Each line of data below must be printed exactly as written, with any pictures removed.
[SOURCE DATA — start]
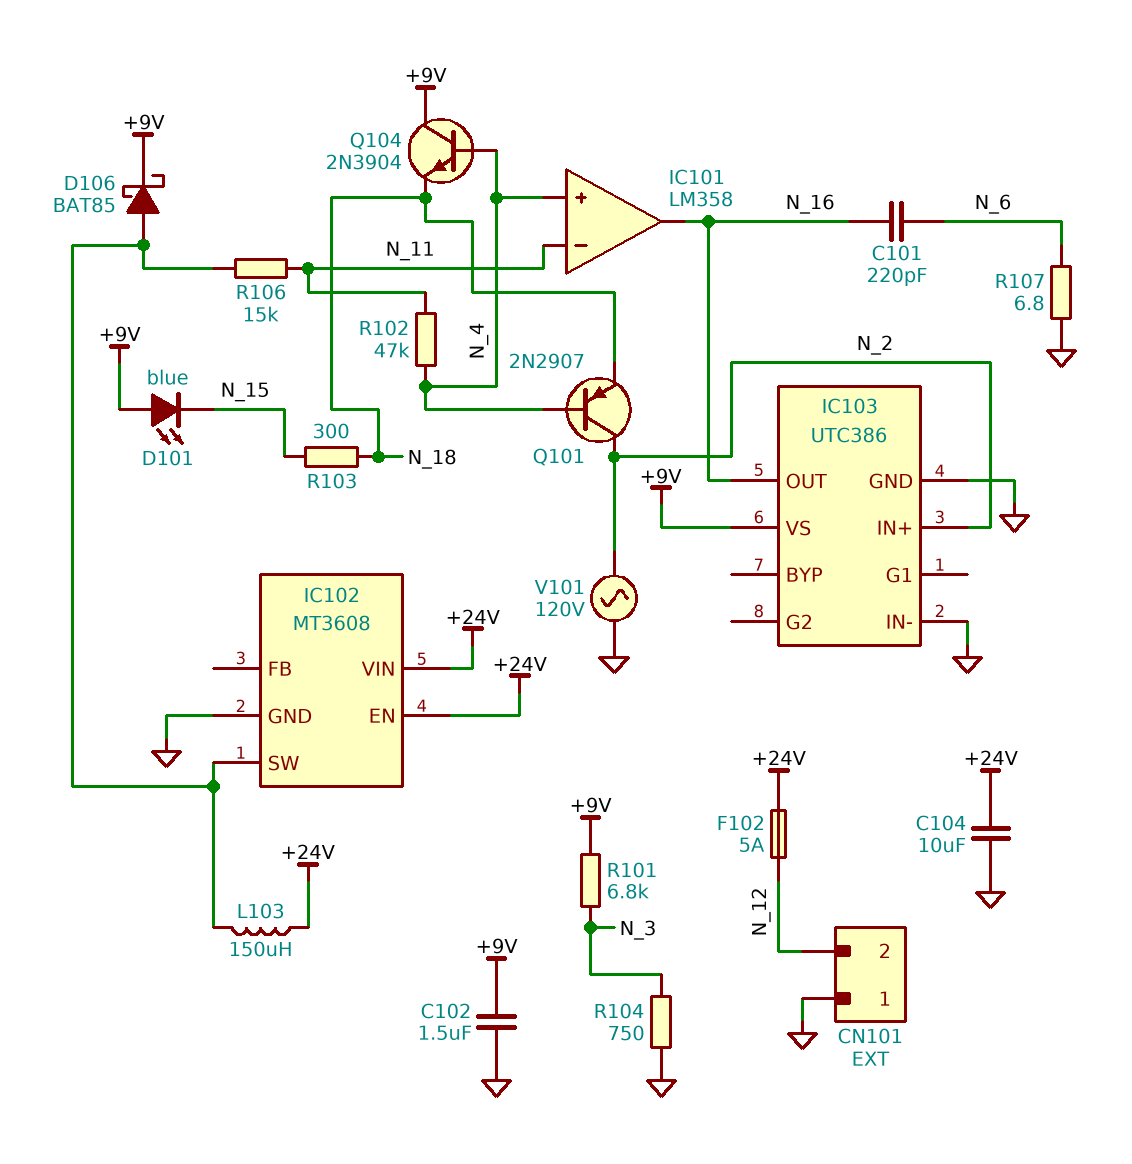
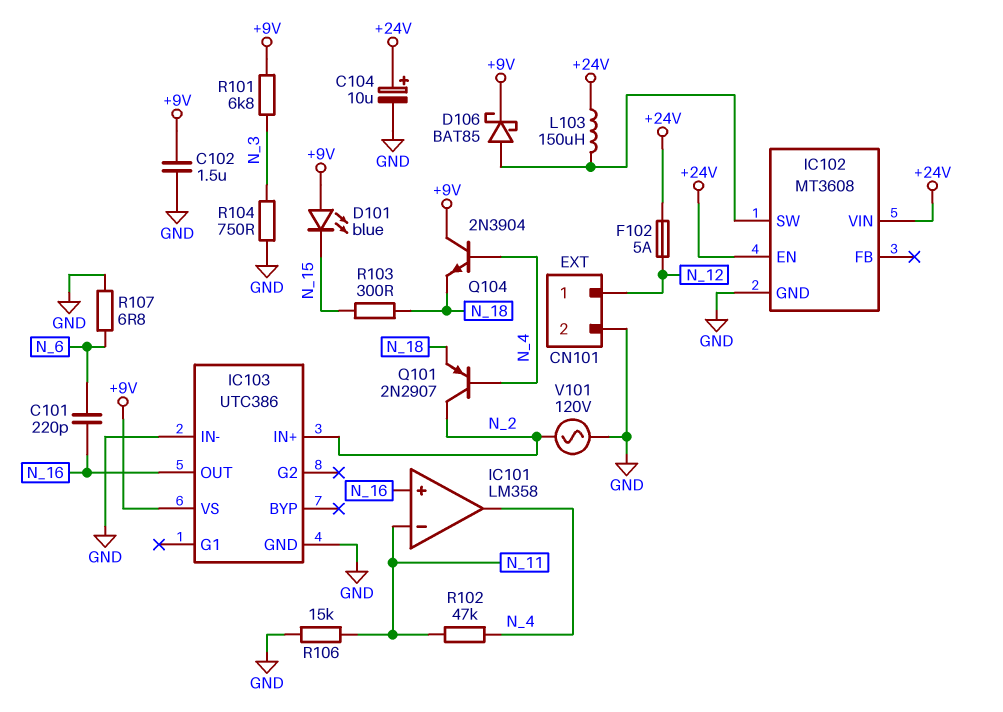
C104: 10uF (+24V, GND) -> 10uF (plus +24V, minus GND)
CN101 pin 1: GND -> N_12
CN101 pin 2: N_12 -> GND
IC101 pin in+: N_4 -> N_16
IC101 pin out: N_16 -> N_4
R106: 15k (IC102/SW, N_11) -> 15k (GND, N_11)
[SOURCE DATA — finish]
### ANSWER SPACE
C104: 10uF (+24V, GND) -> 10uF (plus +24V, minus GND)
CN101 pin 1: GND -> N_12
CN101 pin 2: N_12 -> GND
IC101 pin in+: N_4 -> N_16
IC101 pin out: N_16 -> N_4
R106: 15k (IC102/SW, N_11) -> 15k (GND, N_11)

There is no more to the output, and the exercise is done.